* _What the task requires_
Word for word, print out all of the data, omitting every image.

START Stored data

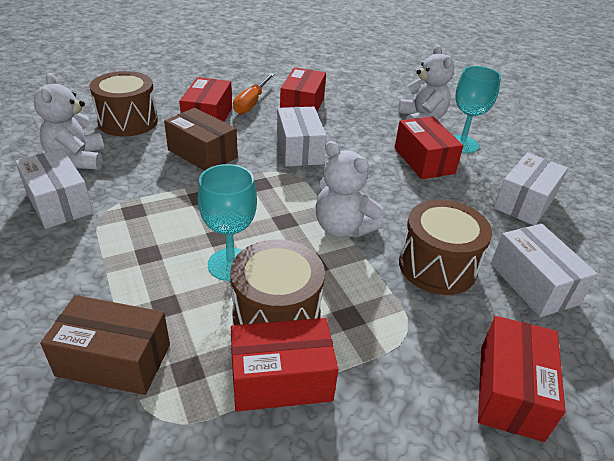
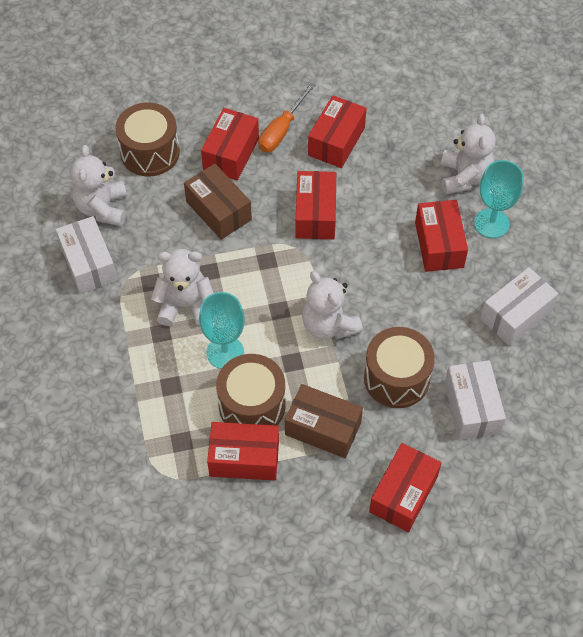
camera: 15 degrees right, 20 degrees up
(114, 360) = (133, 425): brown box -> brown box (323, 428)
(176, 227) = (185, 305): none -> white teddy bear
(299, 149) = (315, 214): white box -> red box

END Stored data

* _Result below_
camera: 15 degrees right, 20 degrees up
(114, 360) = (133, 425): brown box -> brown box (323, 428)
(176, 227) = (185, 305): none -> white teddy bear
(299, 149) = (315, 214): white box -> red box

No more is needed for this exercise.